>>>>>

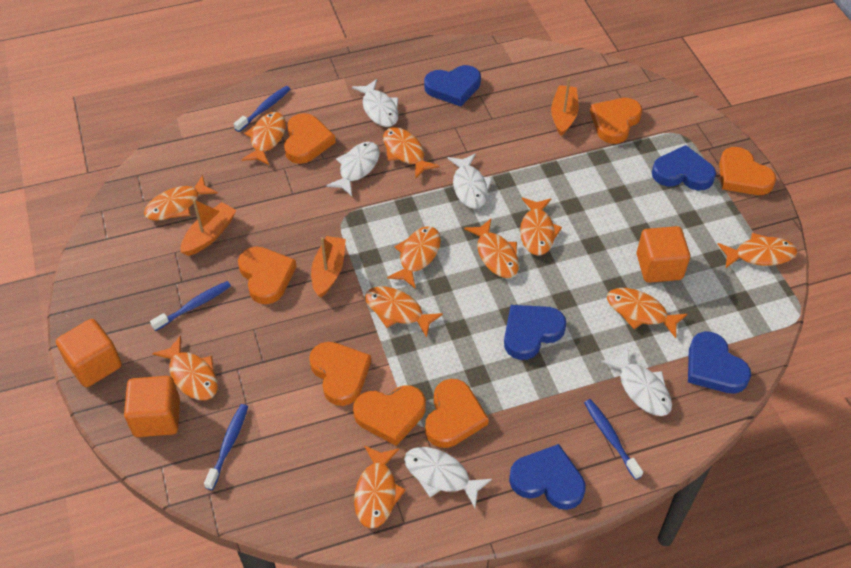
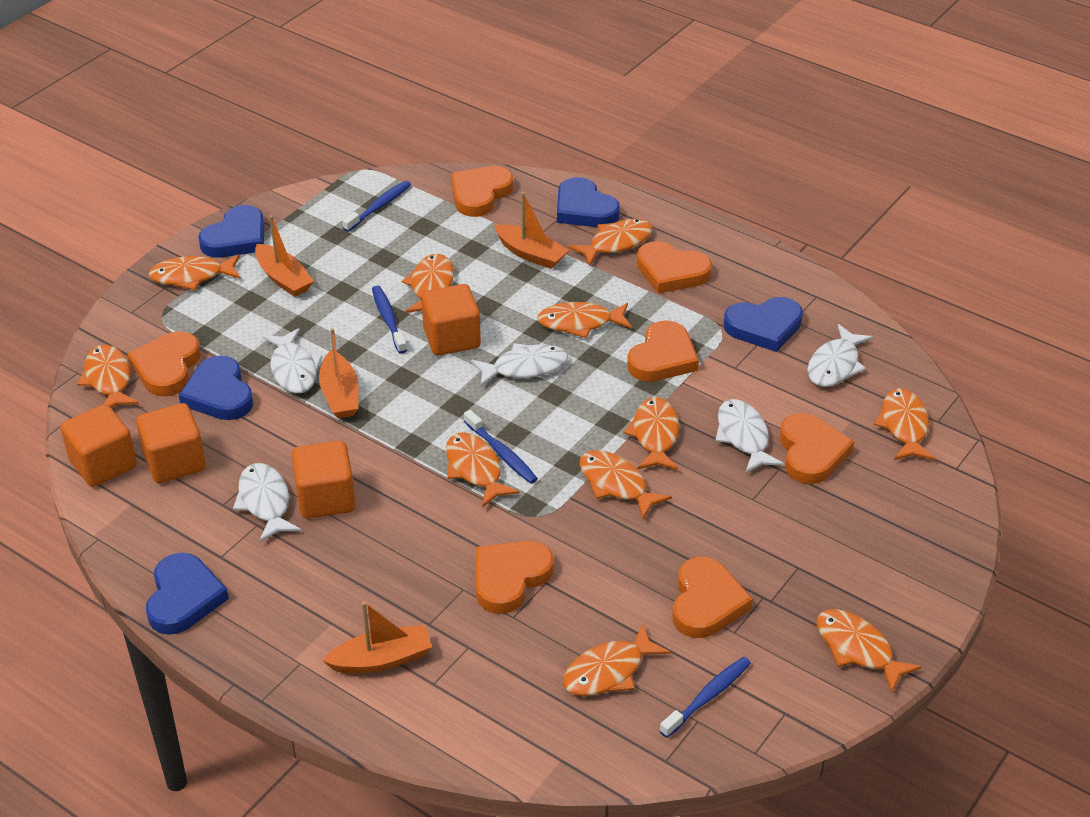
orange boat: 3 -> 4
orange cube: 3 -> 4

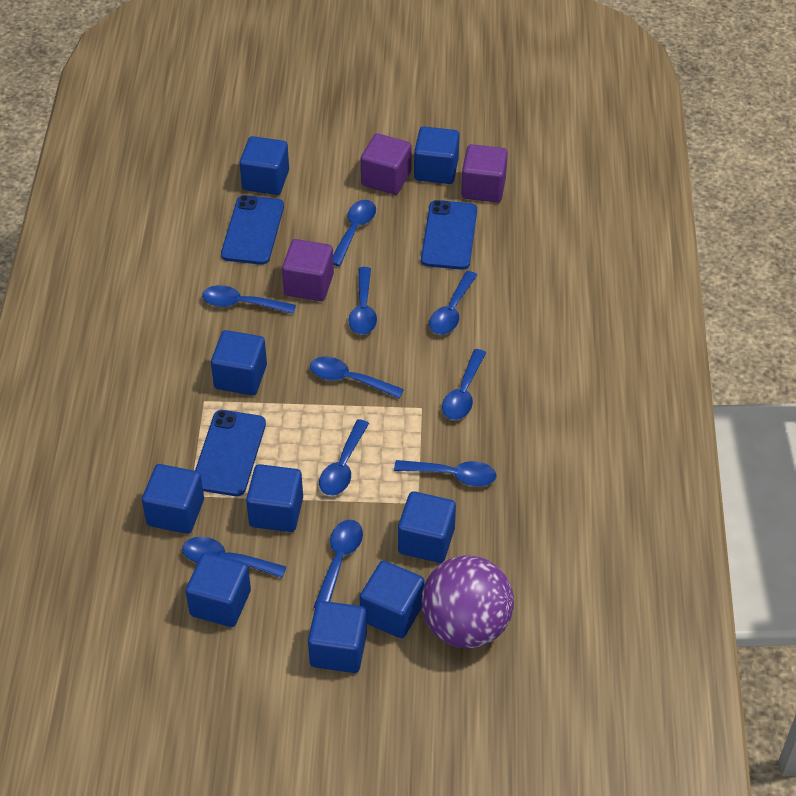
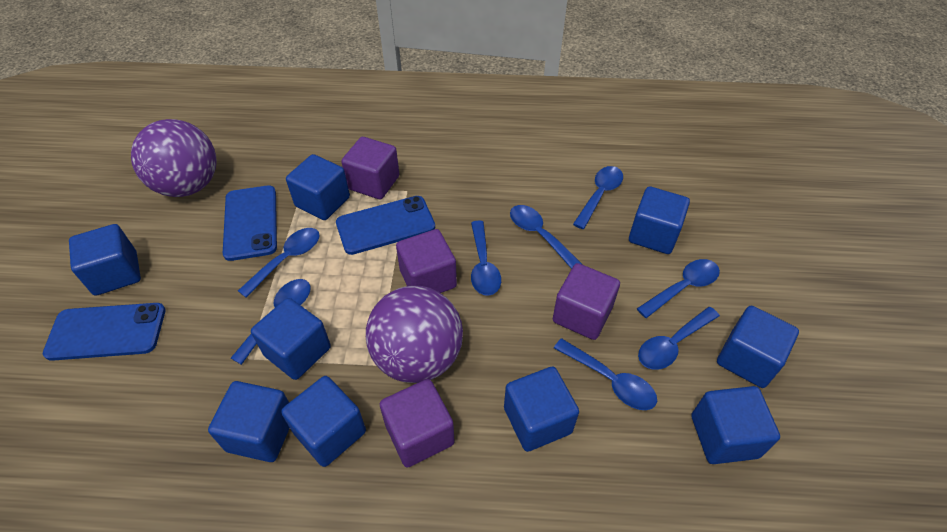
blue spoon: 10 -> 8
purple ball: 1 -> 2
purple cube: 3 -> 4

<<<<<

== Task brief ==
Omit the pictures, and quote the material above exactly as given.

== Response area ==
orange boat: 3 -> 4
orange cube: 3 -> 4

blue spoon: 10 -> 8
purple ball: 1 -> 2
purple cube: 3 -> 4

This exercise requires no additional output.